TASK OBJECTIVE — In the material below, find each line with the word "centre" and copy it.
PROVIDED MATERIAL Start Marker
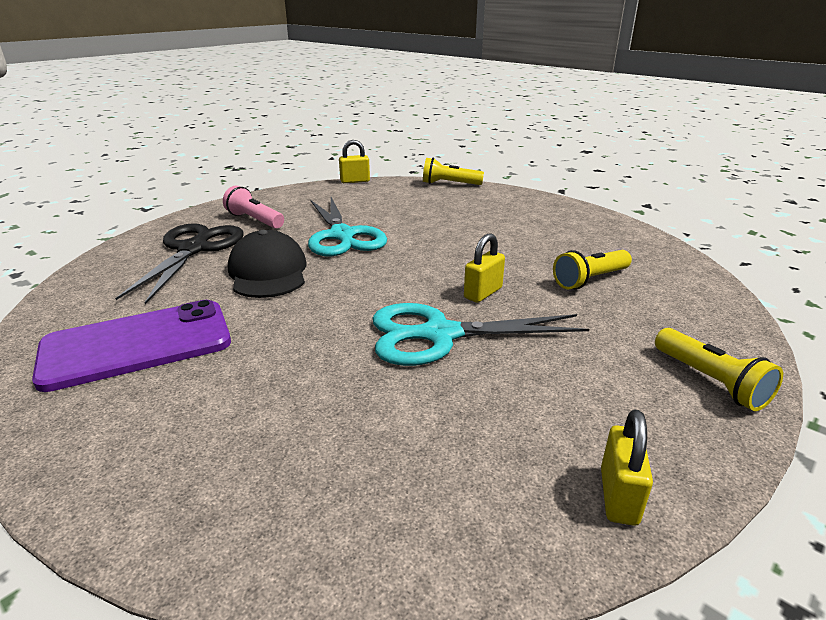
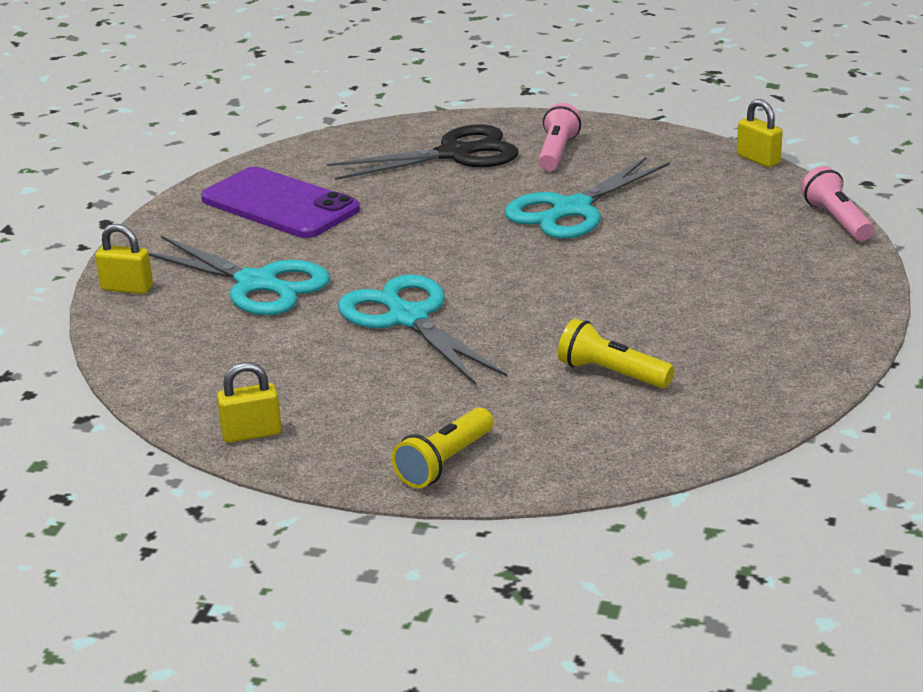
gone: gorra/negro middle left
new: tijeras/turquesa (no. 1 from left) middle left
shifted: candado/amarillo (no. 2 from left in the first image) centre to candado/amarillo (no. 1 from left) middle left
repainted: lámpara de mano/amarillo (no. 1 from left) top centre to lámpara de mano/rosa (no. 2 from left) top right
PROVIDED MATERIAL End Marker
OUTPUT FOR THIS EXERCISE —
shifted: candado/amarillo (no. 2 from left in the first image) centre to candado/amarillo (no. 1 from left) middle left
repainted: lámpara de mano/amarillo (no. 1 from left) top centre to lámpara de mano/rosa (no. 2 from left) top right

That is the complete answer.